◆ Exercise details ◆
Leaving out all pictures, return exactly the lines from the one that contains "TEMP pin OUT: A1 -> A0" through the end of the data below.

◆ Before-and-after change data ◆
· · · · ·

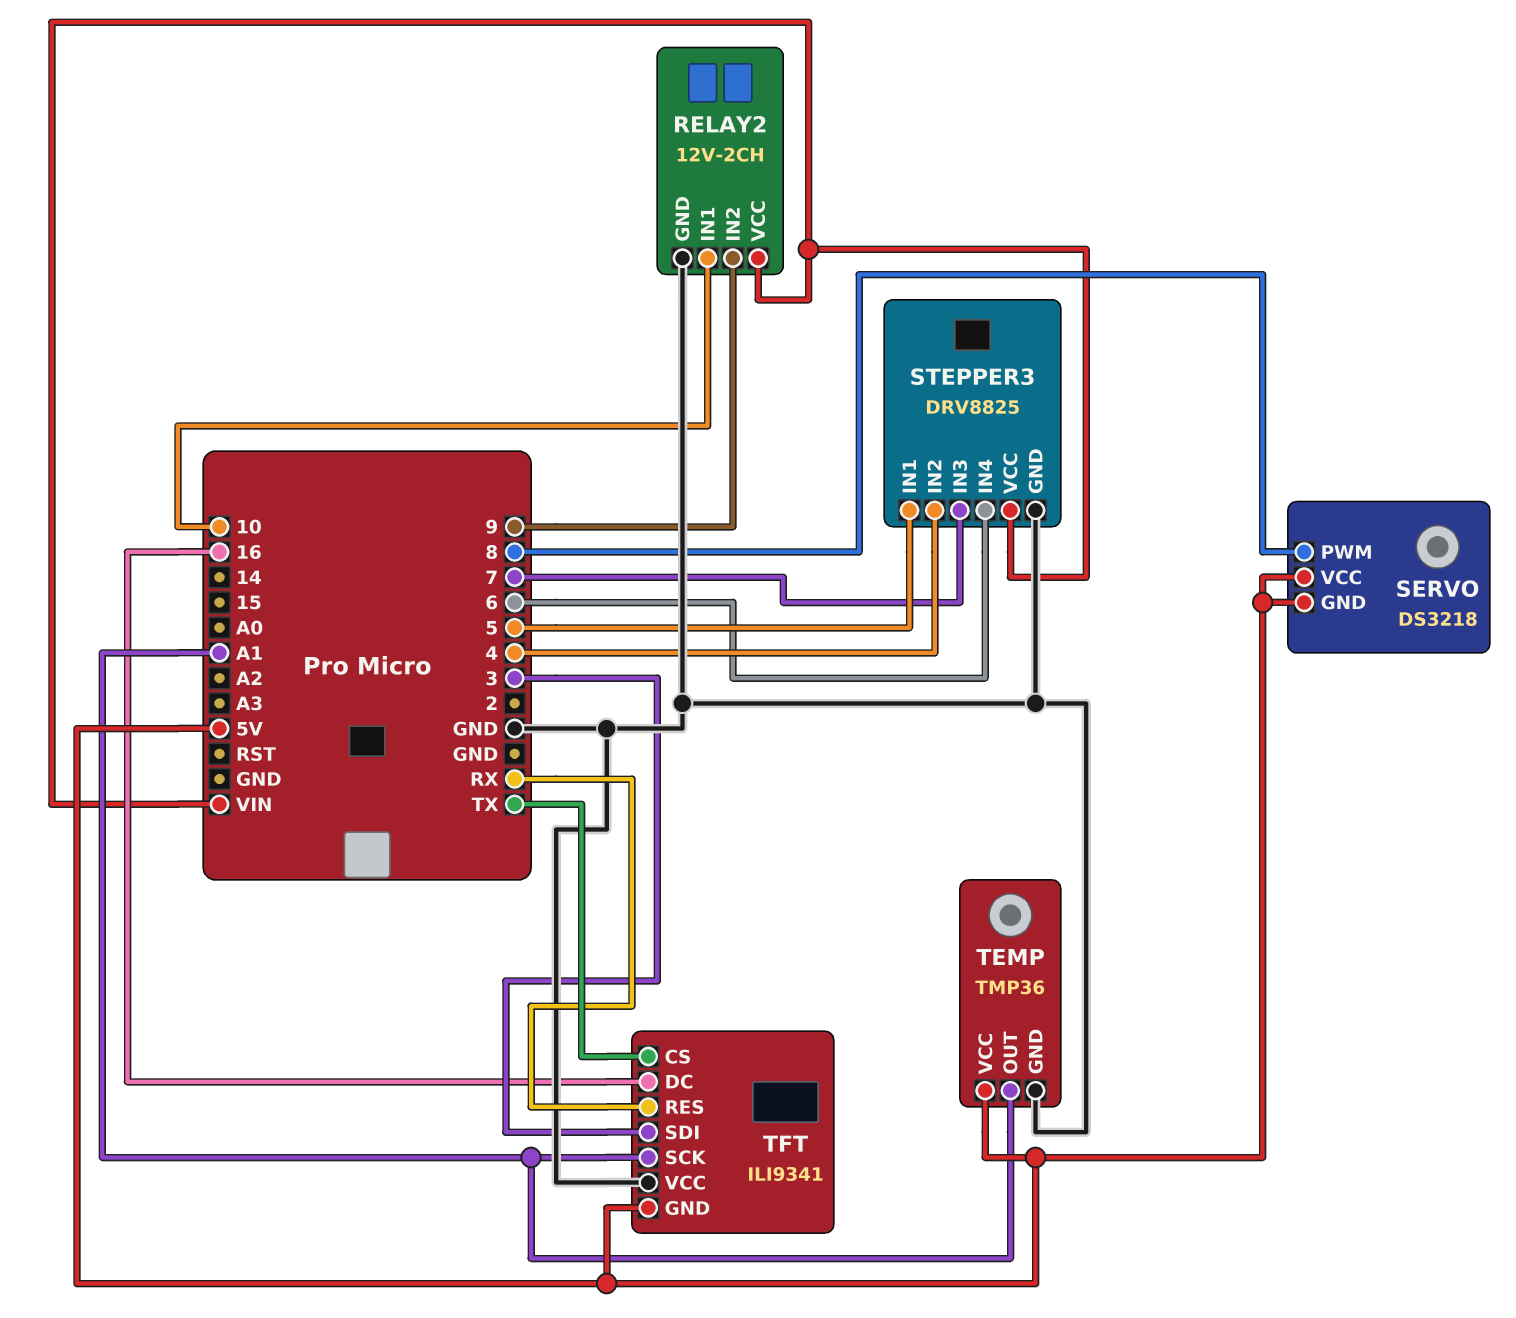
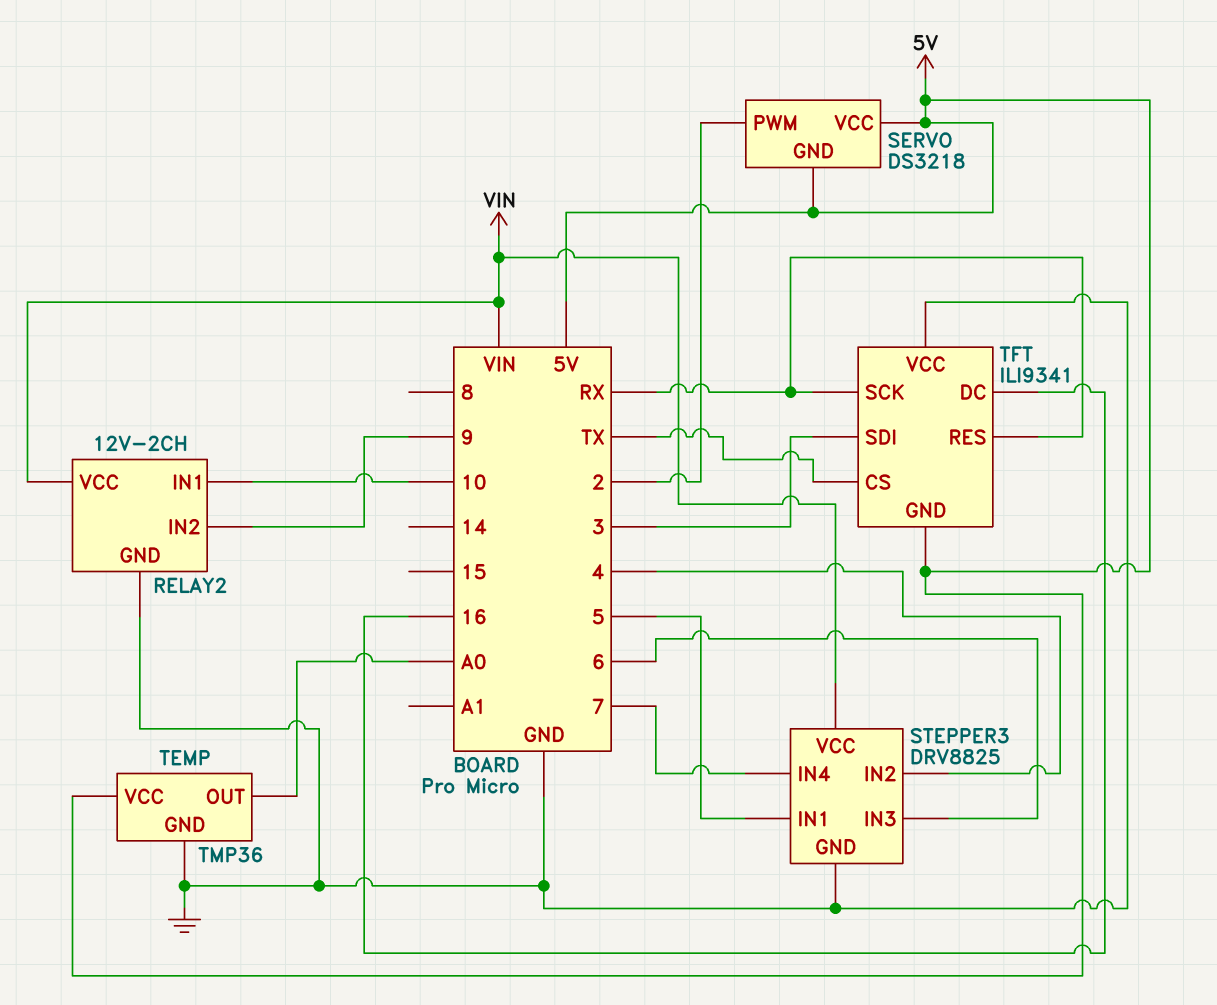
SERVO pin PWM: 8 -> 2
STEPPER3 pin IN3: 7 -> 6
STEPPER3 pin IN4: 6 -> 7
TEMP pin OUT: A1 -> A0
TFT pin SCK: A1 -> RX

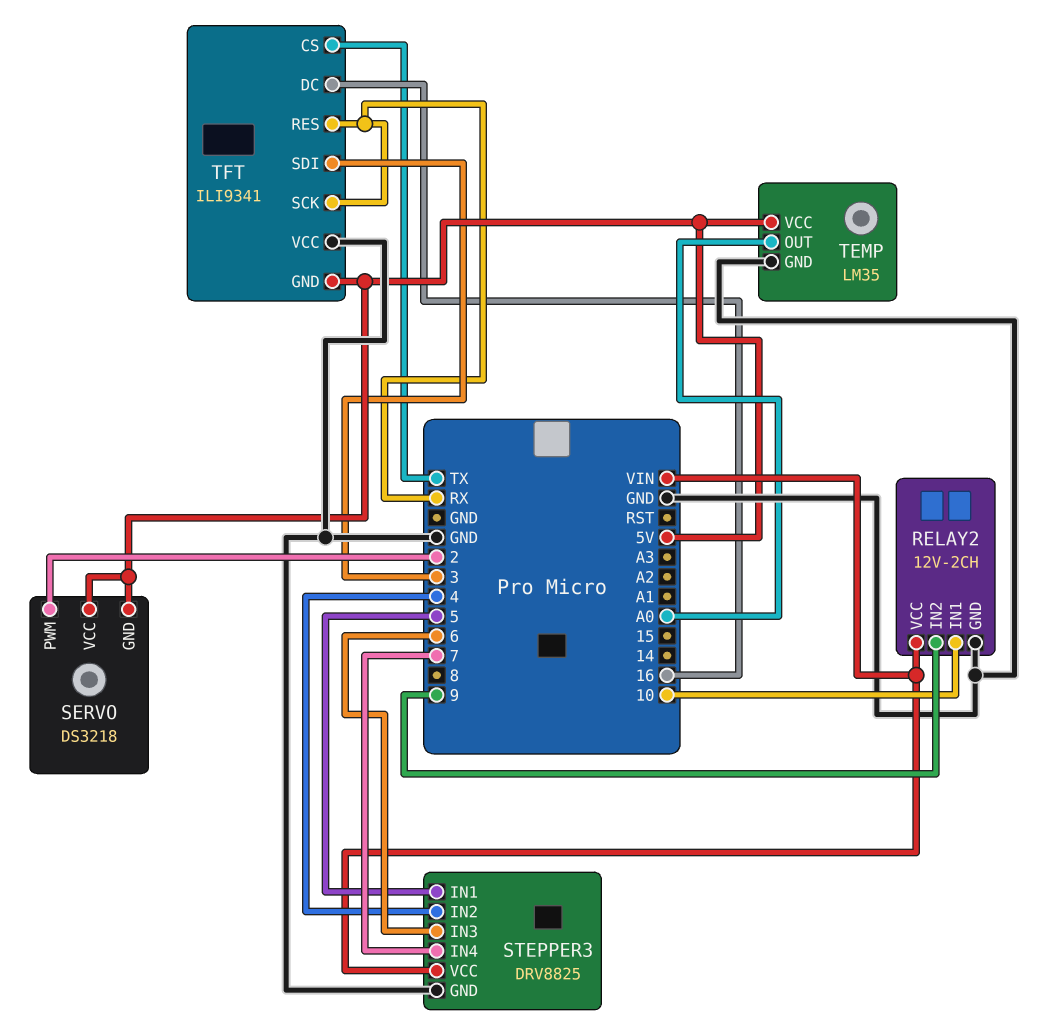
TEMP: TMP36 -> LM35

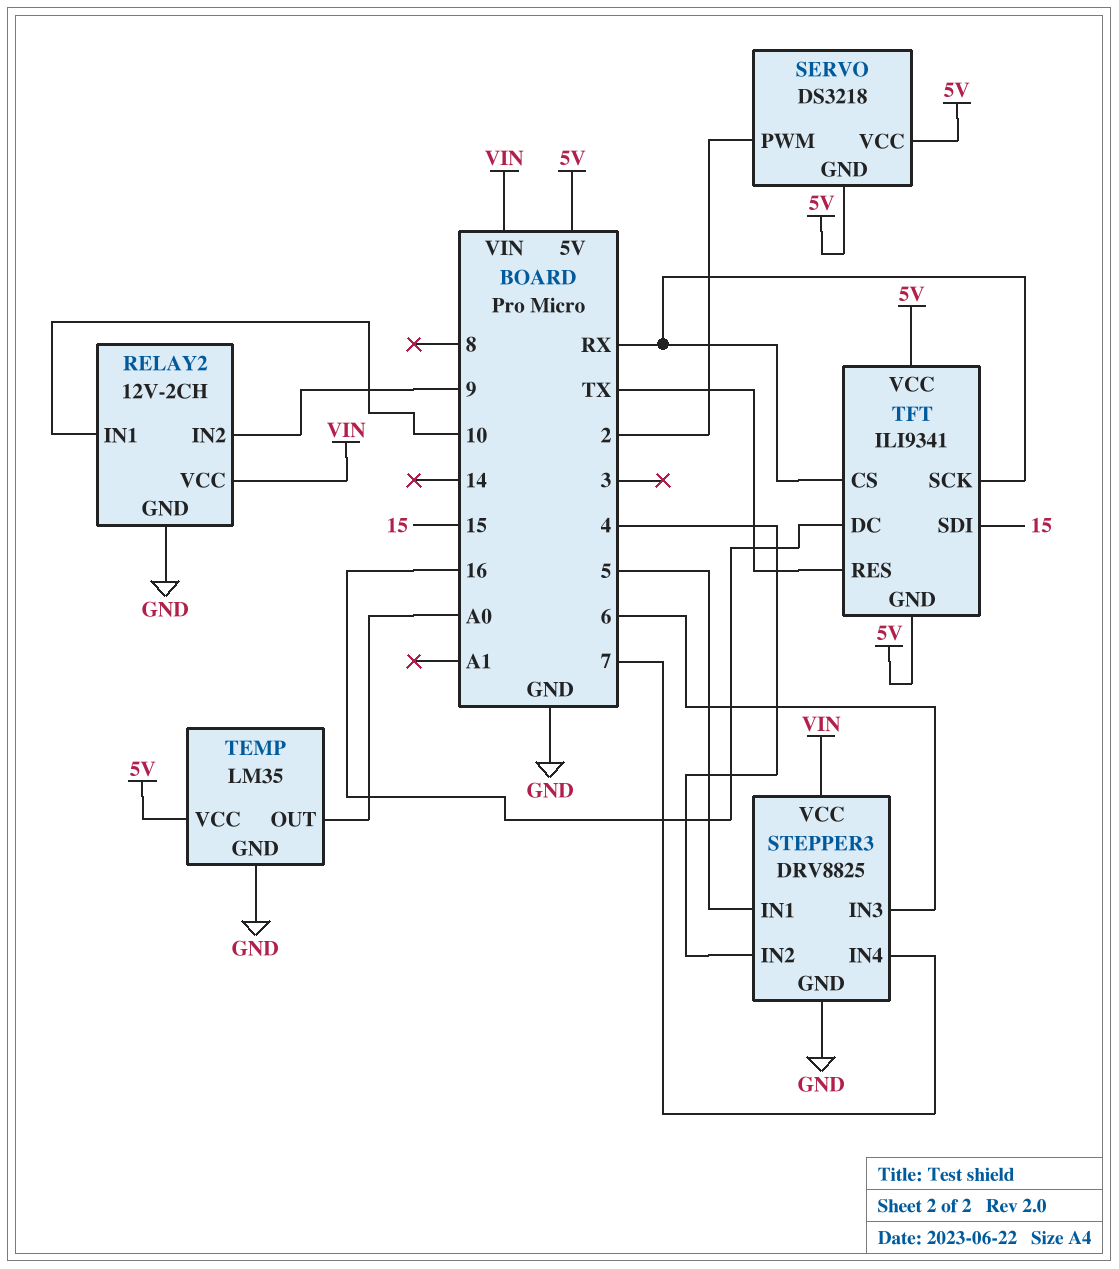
TFT pin CS: TX -> RX
TFT pin RES: RX -> TX
TFT pin SDI: 3 -> 15
TFT pin VCC: GND -> 5V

· · · · ·

◆ Exercise output ◆
TEMP pin OUT: A1 -> A0
TFT pin SCK: A1 -> RX

TEMP: TMP36 -> LM35

TFT pin CS: TX -> RX
TFT pin RES: RX -> TX
TFT pin SDI: 3 -> 15
TFT pin VCC: GND -> 5V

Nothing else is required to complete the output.